Your assignment: Reproduce, exactly, the lines of the material below from the line containing "PIXELS pin DIN: D5 -> D9" through the line containing "TOF1 pin XSHUT: D4 -> D3", with both end lines included and nothing else.

Records provided:
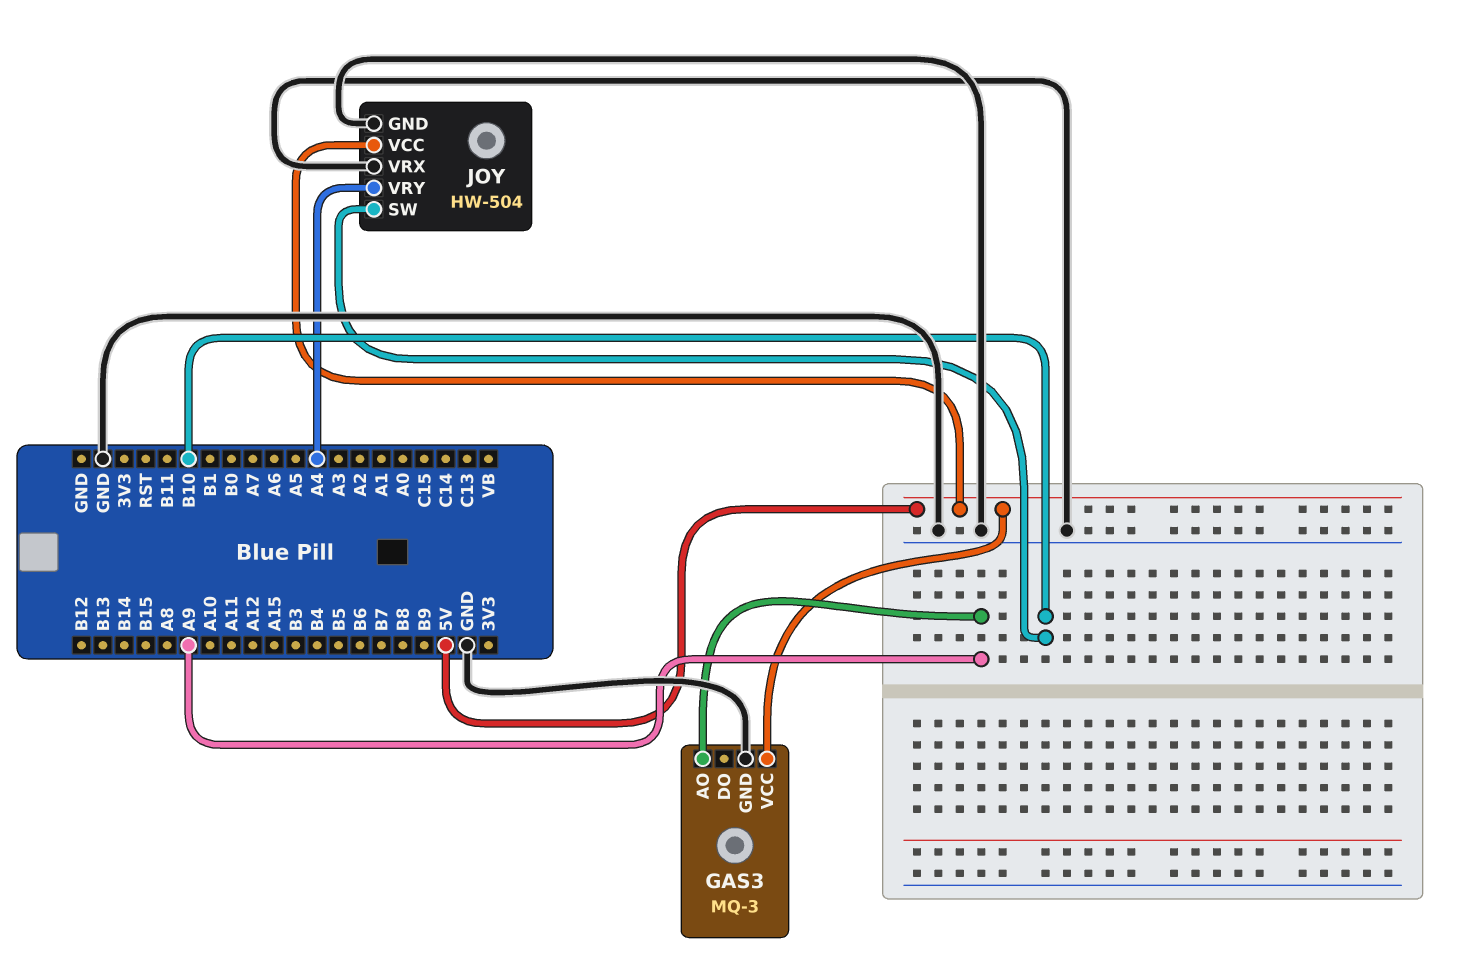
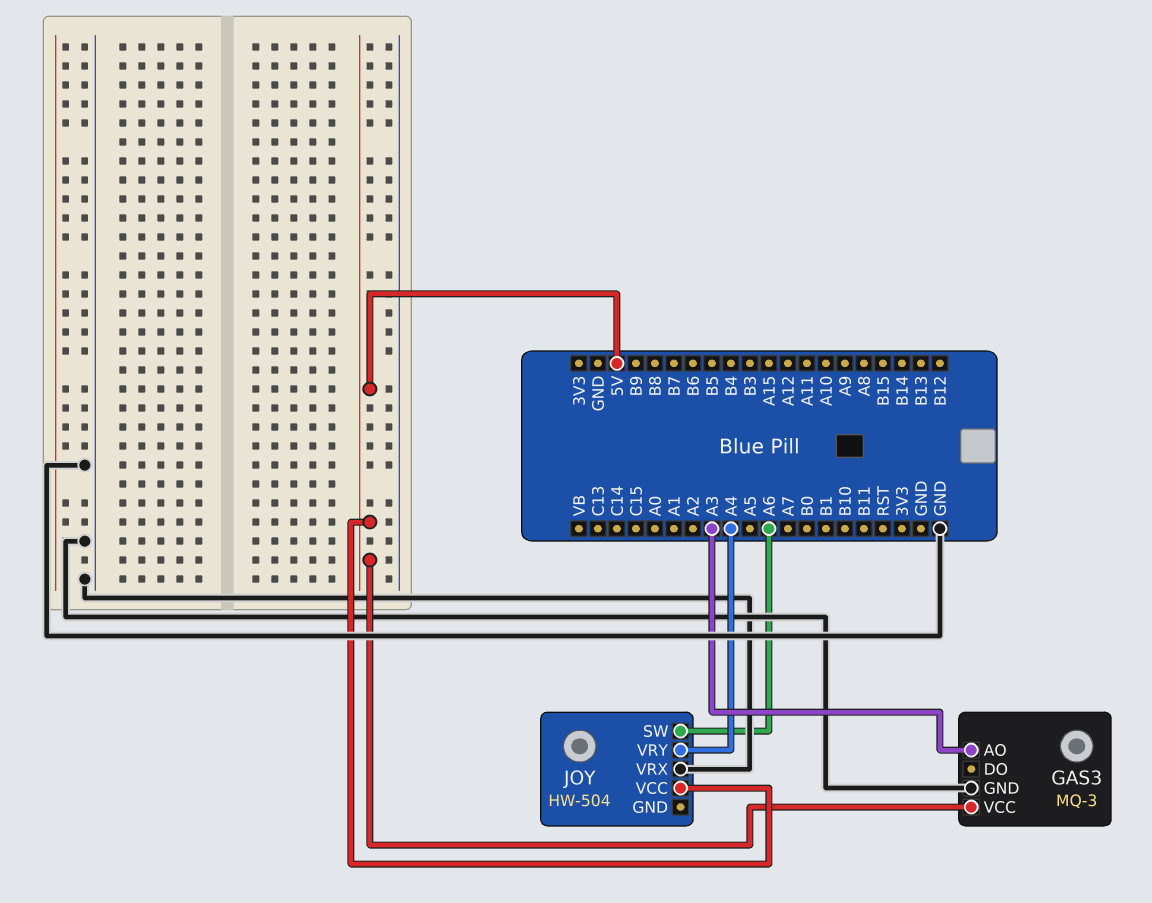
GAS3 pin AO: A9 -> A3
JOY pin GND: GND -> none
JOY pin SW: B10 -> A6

---

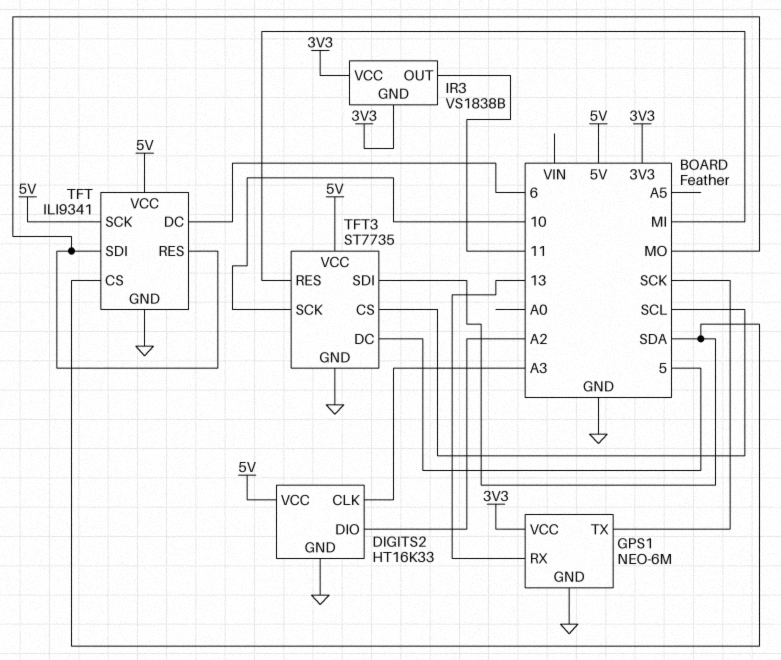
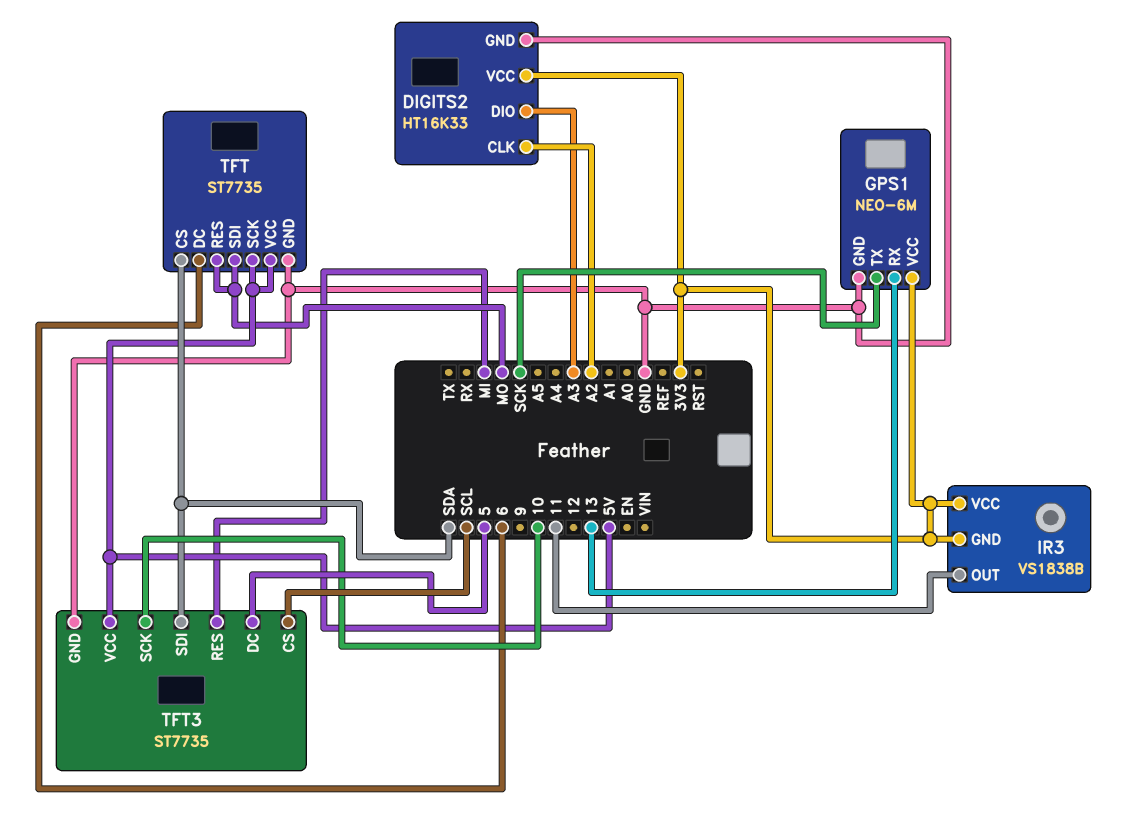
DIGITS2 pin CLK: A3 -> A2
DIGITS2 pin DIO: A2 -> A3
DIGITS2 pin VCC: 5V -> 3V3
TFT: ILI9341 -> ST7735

==

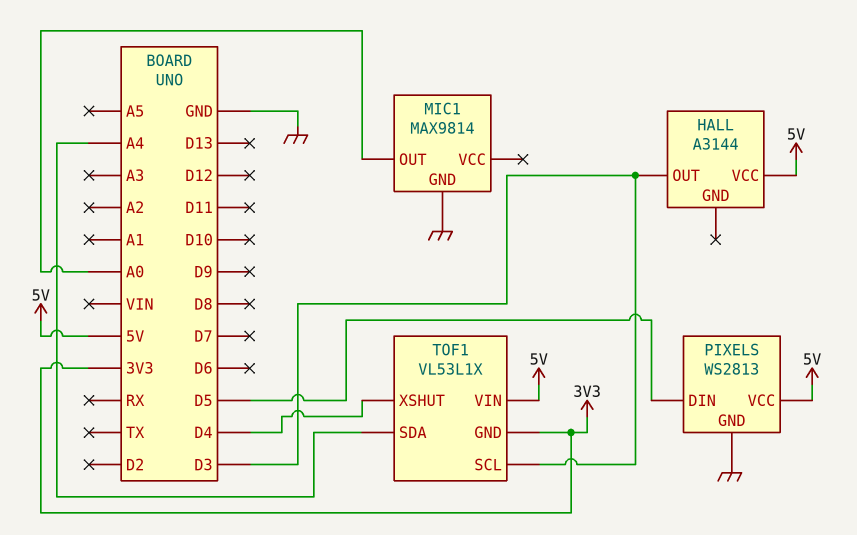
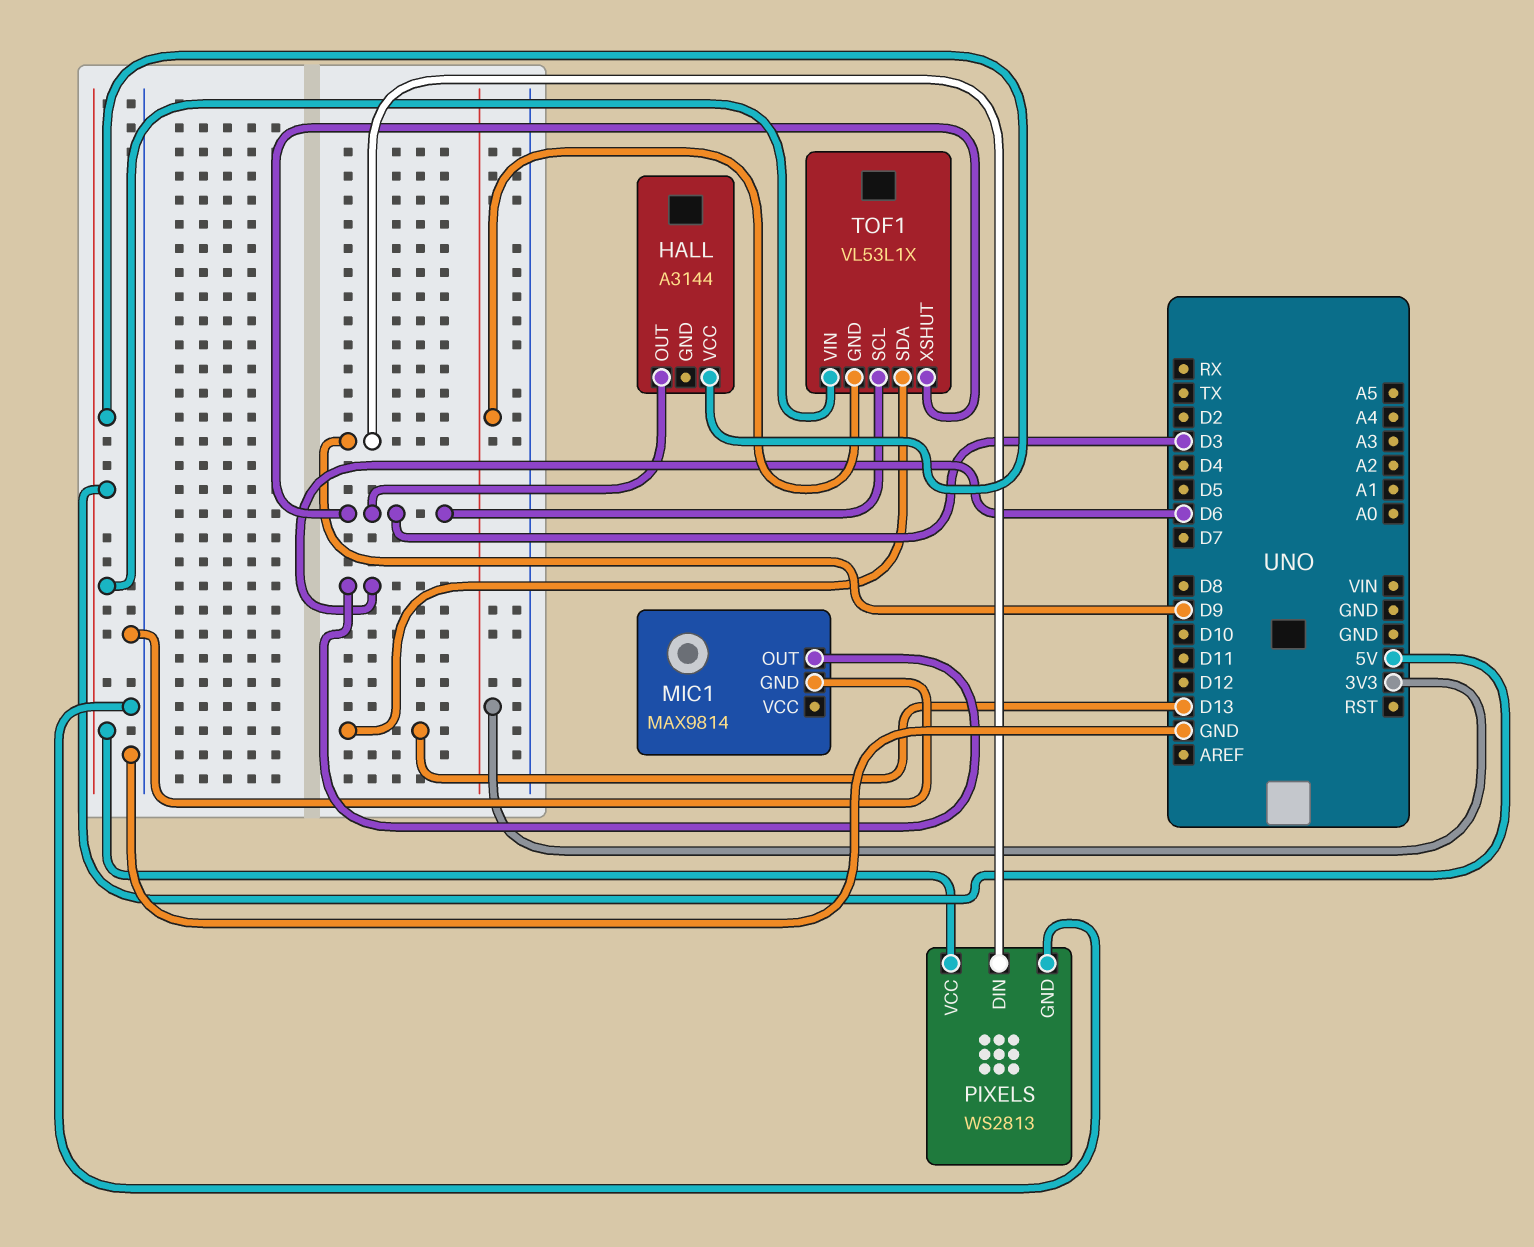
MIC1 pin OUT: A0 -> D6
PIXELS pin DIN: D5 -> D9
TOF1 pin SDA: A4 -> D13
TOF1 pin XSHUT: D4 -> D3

Solution below:
PIXELS pin DIN: D5 -> D9
TOF1 pin SDA: A4 -> D13
TOF1 pin XSHUT: D4 -> D3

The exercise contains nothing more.